→ **What the exercise asks**
Output every line below exactly, please, omitting pictures.

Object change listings
────────────────────────────────────────

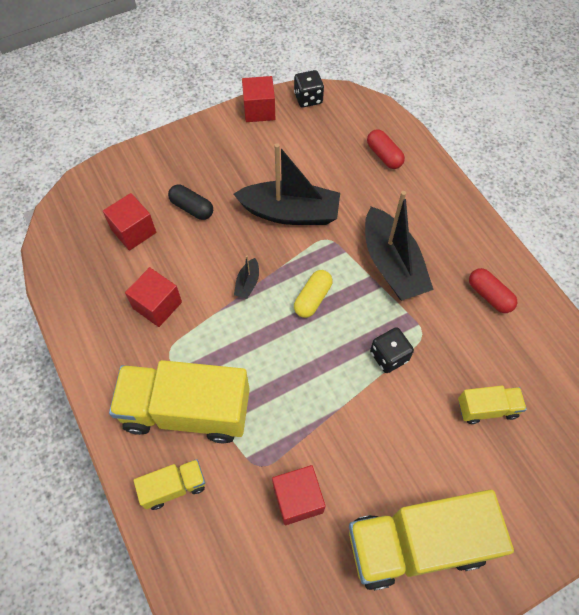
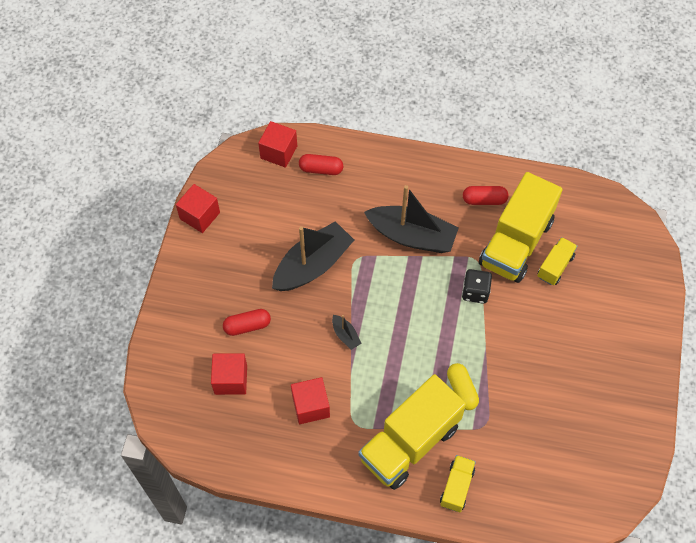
camera: 50 degrees left, 0 degrees up
(192, 208) = (247, 326): black capsule -> red capsule
(298, 499) = (524, 418): red cube -> red cube (279, 152)
(308, 98) = (221, 175): black dice -> none
(312, 298) = (394, 304): yellow capsule -> yellow capsule (461, 390)
(417, 544) = (603, 373): yellow truck -> yellow truck (516, 243)

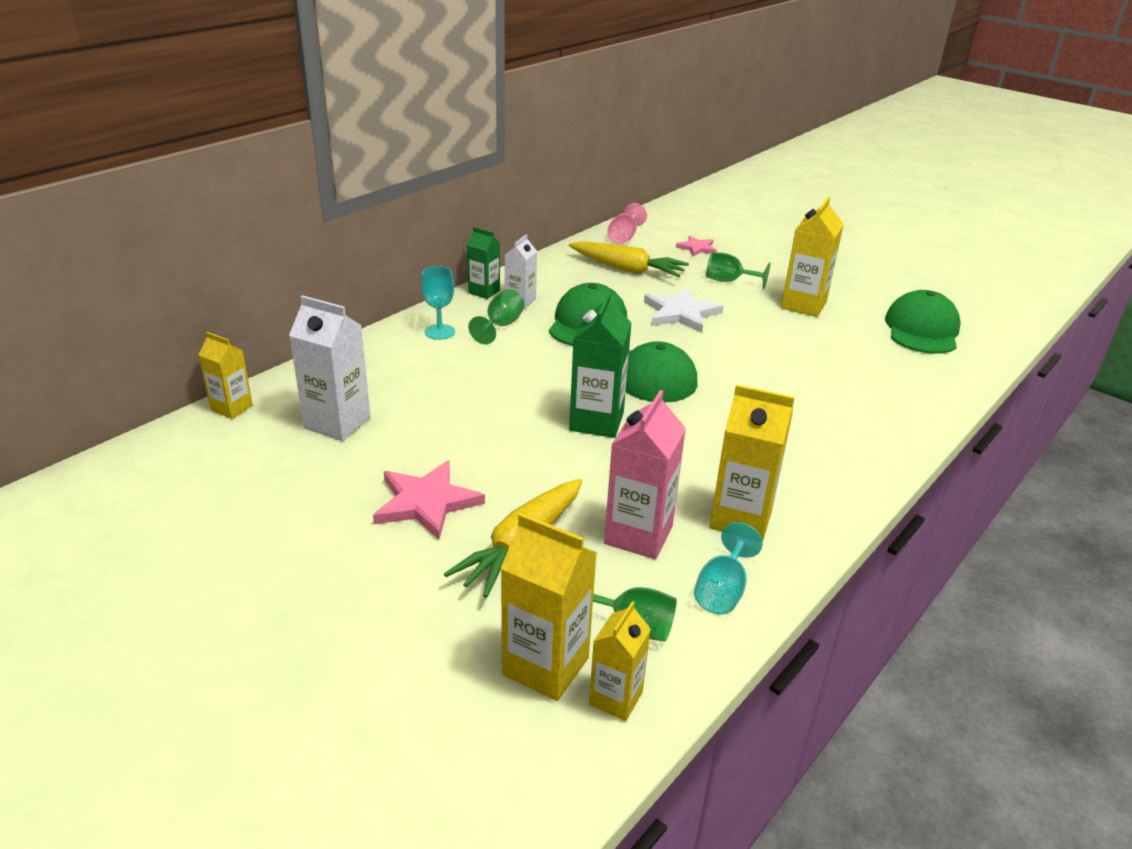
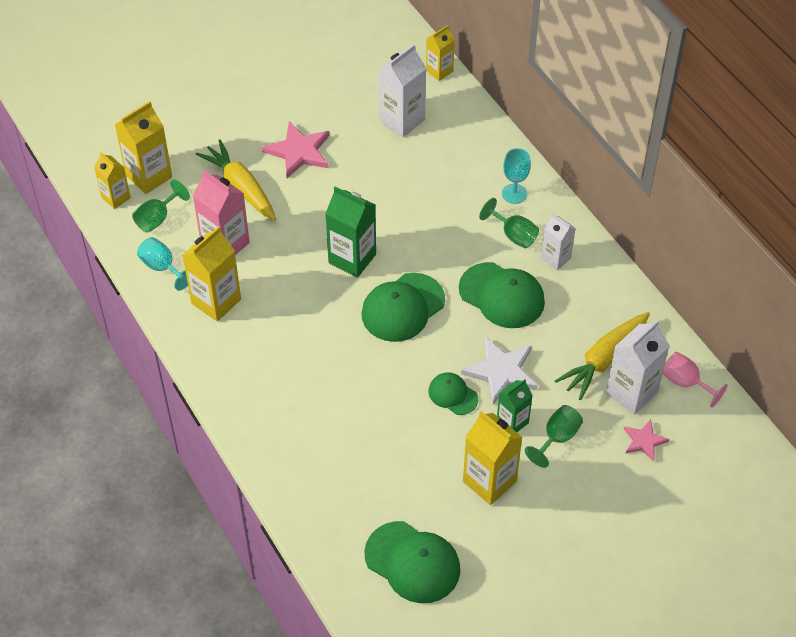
camera: 110 degrees right, 20 degrees up
(484, 292) = (581, 236): green carton -> green carton (512, 422)
(653, 256) = (631, 392): none -> white carton
(730, 333) = (453, 395): none -> green cap

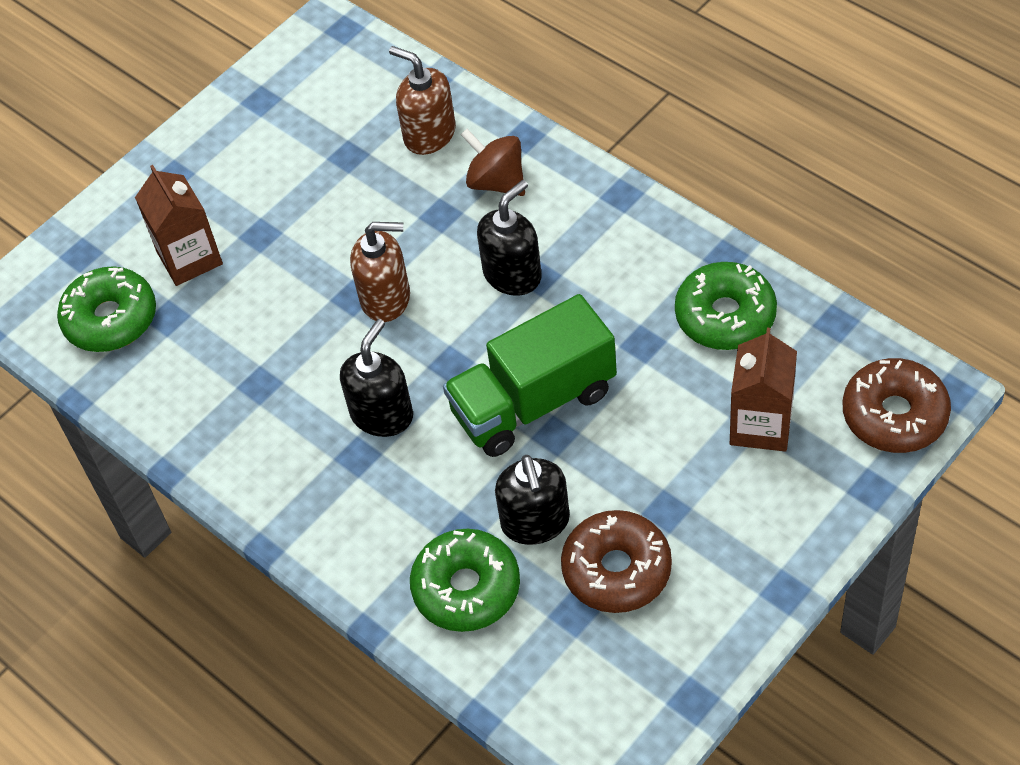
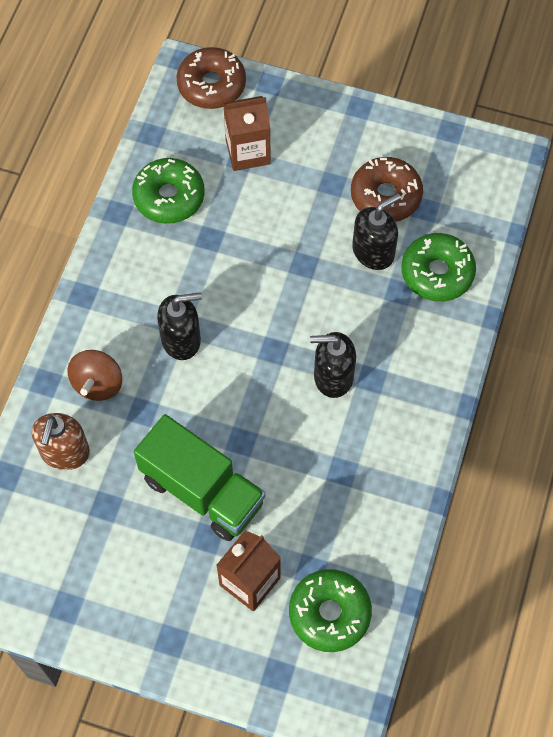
camera: 120 degrees left, 10 degrees up
(386, 298) = (234, 416): brown soap dispenser -> none
(512, 274) = (181, 339): black soap dispenser -> black soap dispenser turned 150 degrees clockwise
(533, 402) = (283, 286): green truck -> green truck (202, 490)

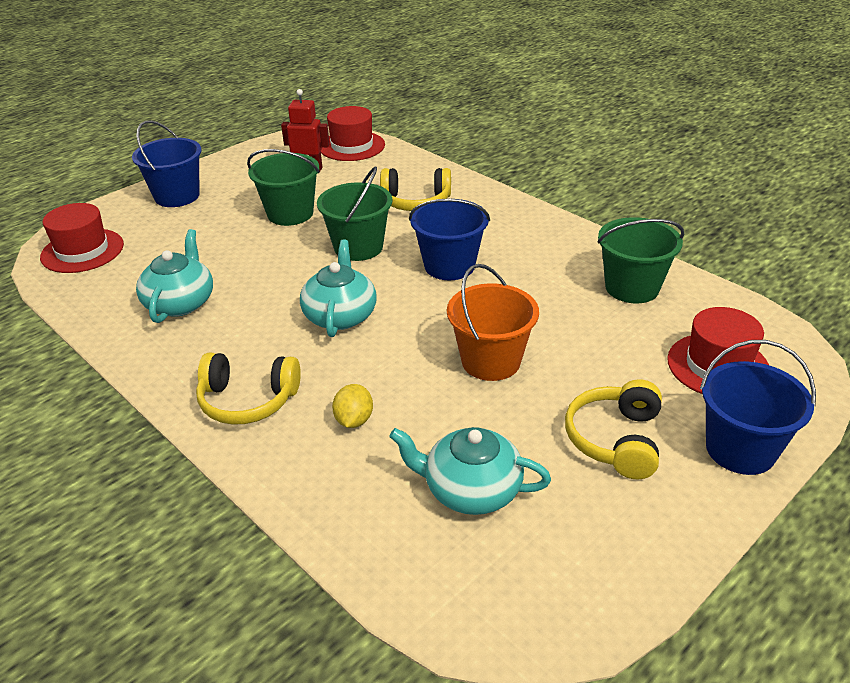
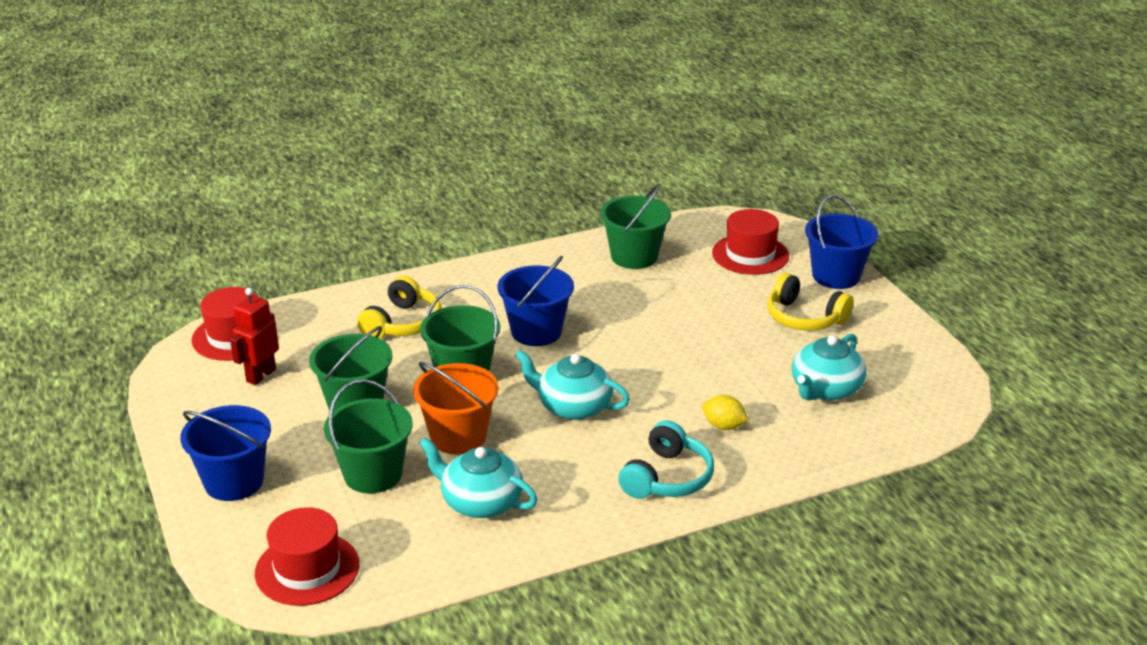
camera: 70 degrees left, 5 degrees down
(202, 245) = (373, 474): none -> green bucket
(248, 400) = (667, 478): yellow headphones -> turquoise headphones
(491, 361) = (688, 345): orange bucket -> orange bucket (458, 436)

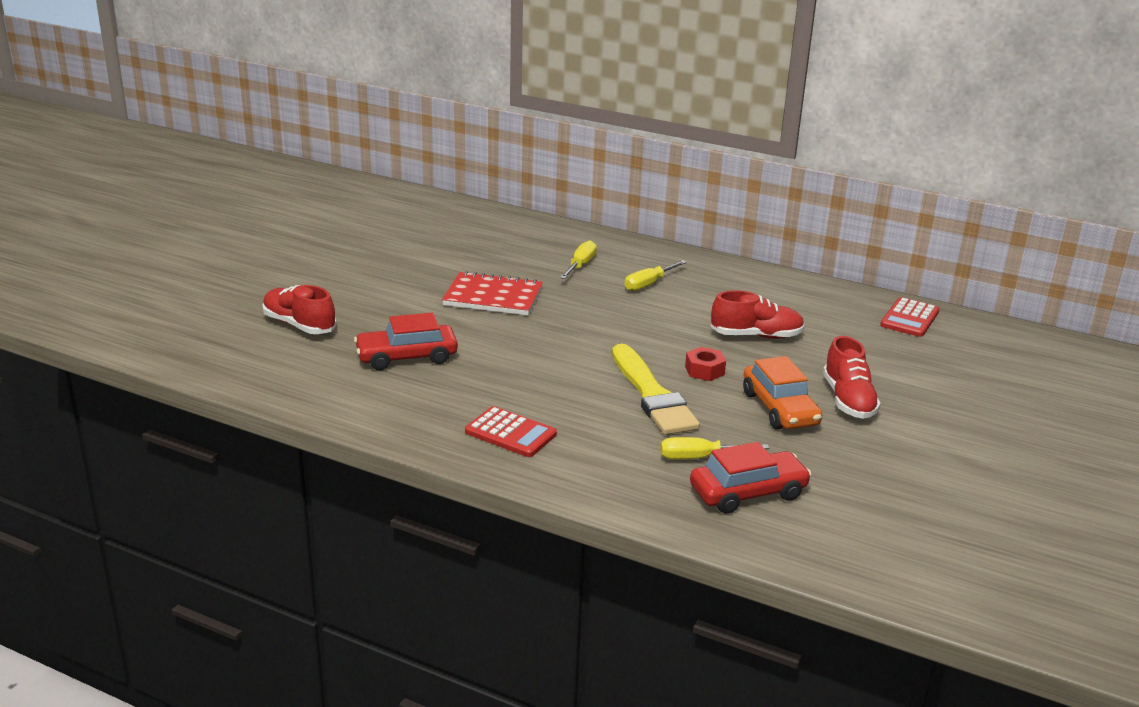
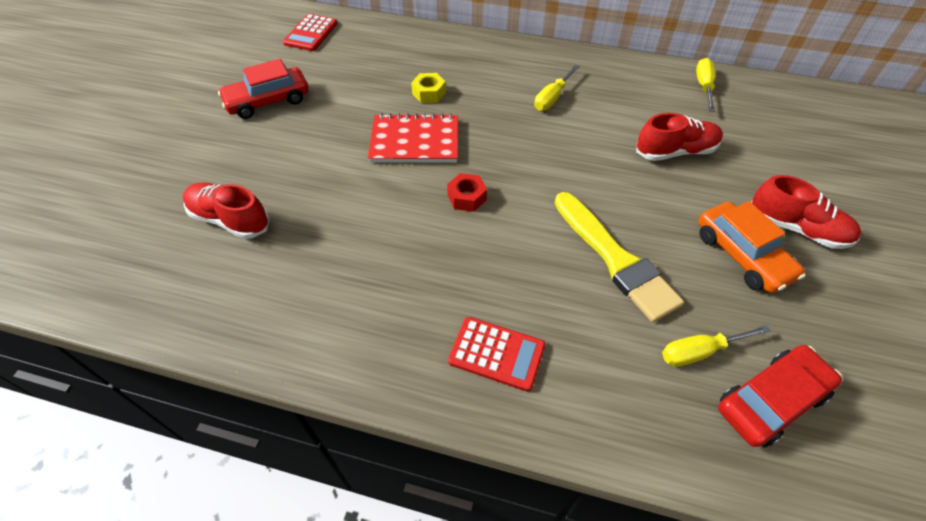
camera: 10 degrees left, 25 degrees up
(407, 357) = (354, 249): red car -> red car (268, 101)
(522, 266) = (429, 93): none -> yellow nut
(580, 265) = (482, 83): yellow screwdriver -> yellow screwdriver (703, 86)
(704, 370) = (649, 211): red nut -> red nut (467, 197)
(848, 400) = (797, 228): red shoe -> red shoe turned 45 degrees counterclockwise
(909, 318) = (794, 103): red calculator -> red calculator (311, 33)

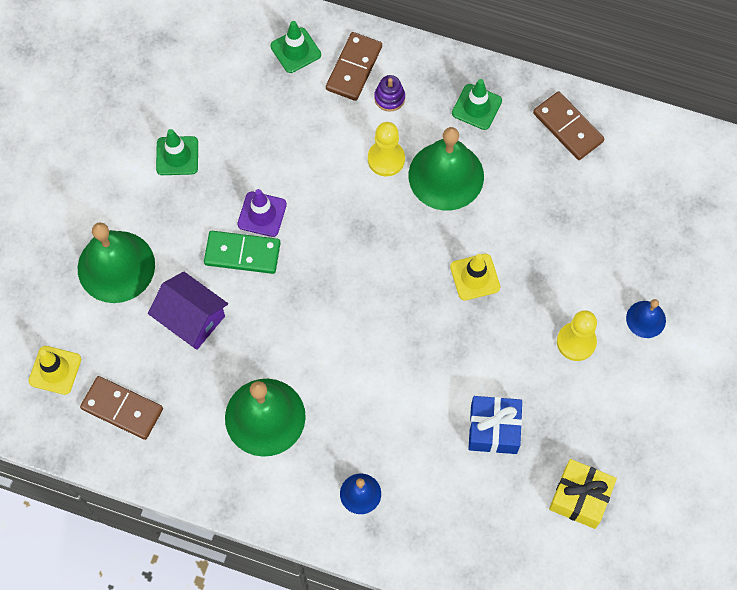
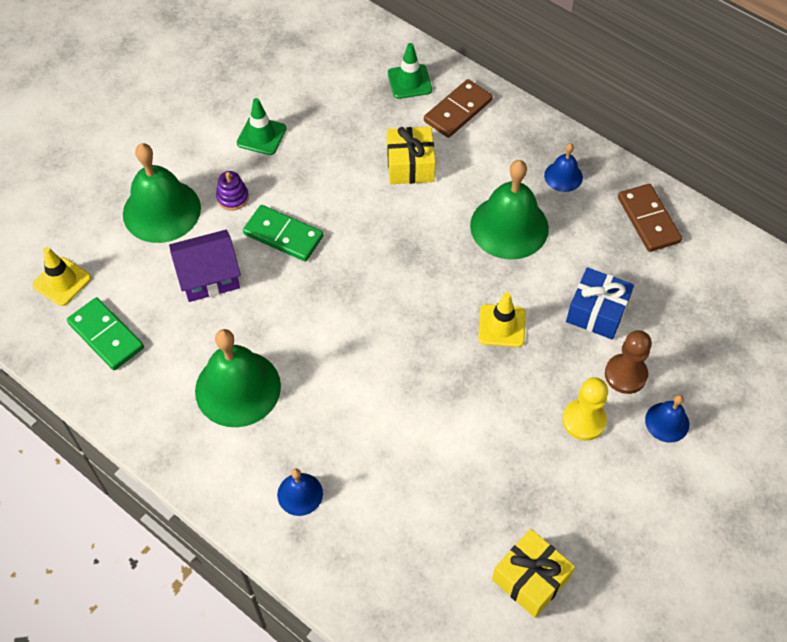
camera: 20 degrees right, 10 degrees down
(122, 409) = (106, 336): brown domino -> green domino
(191, 318) = (209, 277): purple house -> purple house turned 75 degrees counterclockwise
(262, 214) = (317, 207): purple traffic cone -> none
(331, 141) = (410, 165): none -> yellow gift
(386, 159) = (456, 195): yellow pawn -> none
(389, 98) = (481, 145): purple stacking toy -> purple stacking toy (232, 197)
(476, 107) = (563, 176): green traffic cone -> blue bell
(493, 429) = (464, 477): blue gift -> blue gift (597, 312)
(597, 287) = (625, 374): none -> brown pawn

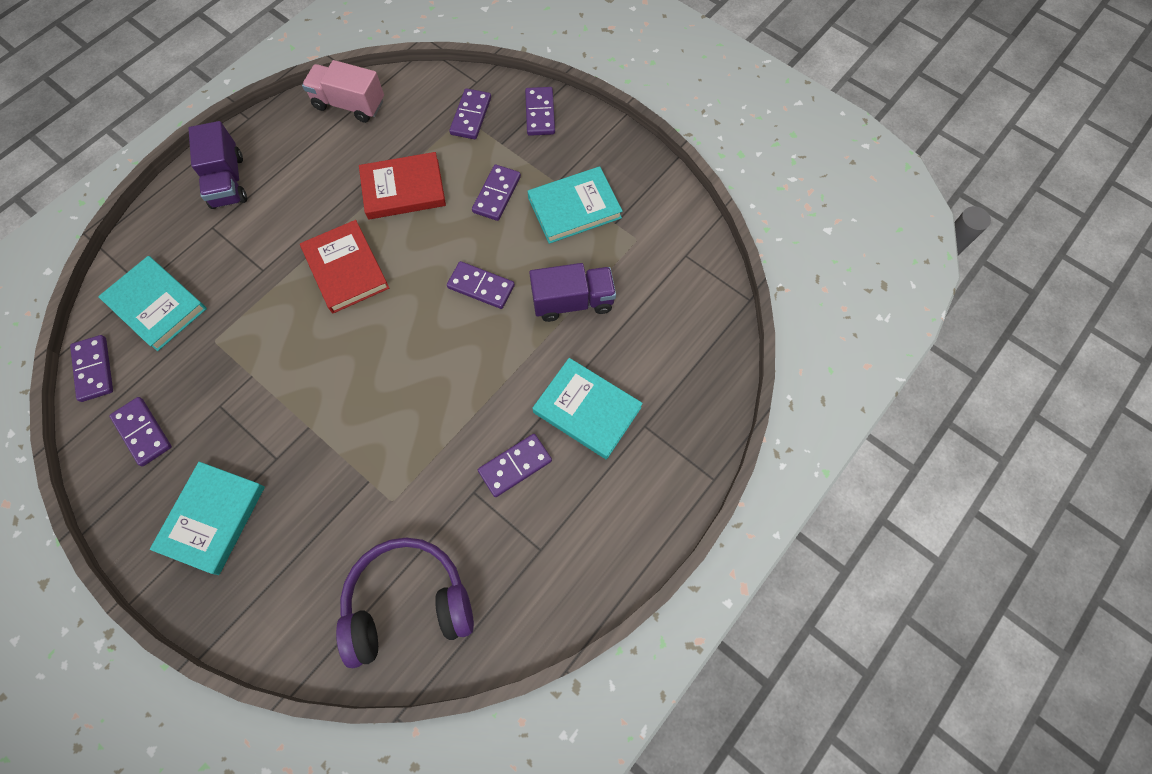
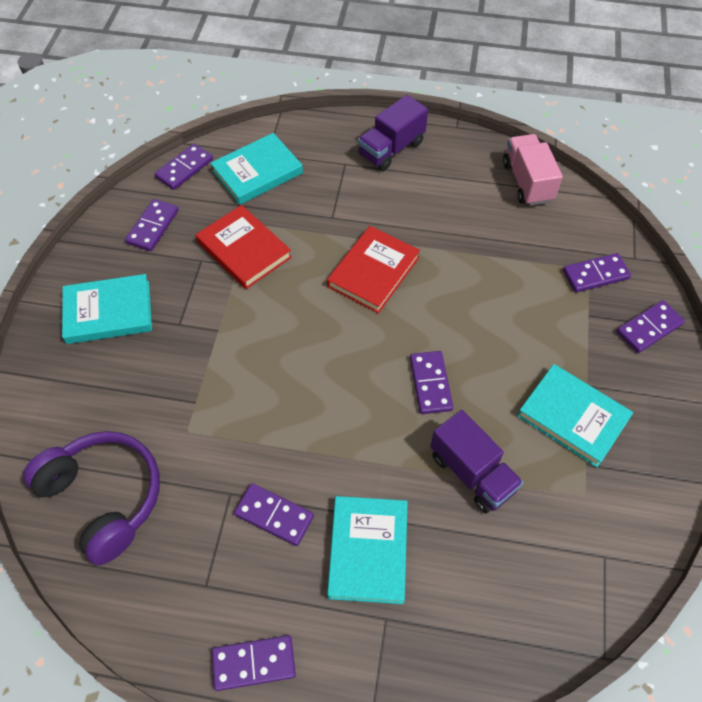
camera: 60 degrees right, 10 degrees down
(156, 305) = (257, 172): turquoise book -> turquoise book turned 45 degrees clockwise
(403, 189) = (479, 268): red book -> red book (244, 250)
(497, 194) = (533, 342): purple domino -> purple domino (254, 663)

────────────────────────────────────────

→ **Answer box**
camera: 50 degrees left, 0 degrees up
(192, 208) = (247, 326): black capsule -> red capsule
(298, 499) = (524, 418): red cube -> red cube (279, 152)
(308, 98) = (221, 175): black dice -> none
(312, 298) = (394, 304): yellow capsule -> yellow capsule (461, 390)
(417, 544) = (603, 373): yellow truck -> yellow truck (516, 243)

camera: 110 degrees right, 20 degrees up
(484, 292) = (581, 236): green carton -> green carton (512, 422)
(653, 256) = (631, 392): none -> white carton
(730, 333) = (453, 395): none -> green cap

camera: 120 degrees left, 10 degrees up
(386, 298) = (234, 416): brown soap dispenser -> none
(512, 274) = (181, 339): black soap dispenser -> black soap dispenser turned 150 degrees clockwise
(533, 402) = (283, 286): green truck -> green truck (202, 490)

camera: 70 degrees left, 5 degrees down
(202, 245) = (373, 474): none -> green bucket
(248, 400) = (667, 478): yellow headphones -> turquoise headphones
(491, 361) = (688, 345): orange bucket -> orange bucket (458, 436)

camera: 10 degrees left, 25 degrees up
(407, 357) = (354, 249): red car -> red car (268, 101)
(522, 266) = (429, 93): none -> yellow nut
(580, 265) = (482, 83): yellow screwdriver -> yellow screwdriver (703, 86)
(704, 370) = (649, 211): red nut -> red nut (467, 197)
(848, 400) = (797, 228): red shoe -> red shoe turned 45 degrees counterclockwise
(909, 318) = (794, 103): red calculator -> red calculator (311, 33)

camera: 20 degrees right, 10 degrees down
(122, 409) = (106, 336): brown domino -> green domino
(191, 318) = (209, 277): purple house -> purple house turned 75 degrees counterclockwise
(262, 214) = (317, 207): purple traffic cone -> none
(331, 141) = (410, 165): none -> yellow gift
(386, 159) = (456, 195): yellow pawn -> none
(389, 98) = (481, 145): purple stacking toy -> purple stacking toy (232, 197)
(476, 107) = (563, 176): green traffic cone -> blue bell
(493, 429) = (464, 477): blue gift -> blue gift (597, 312)
(597, 287) = (625, 374): none -> brown pawn

camera: 60 degrees right, 10 degrees down
(156, 305) = (257, 172): turquoise book -> turquoise book turned 45 degrees clockwise
(403, 189) = (479, 268): red book -> red book (244, 250)
(497, 194) = (533, 342): purple domino -> purple domino (254, 663)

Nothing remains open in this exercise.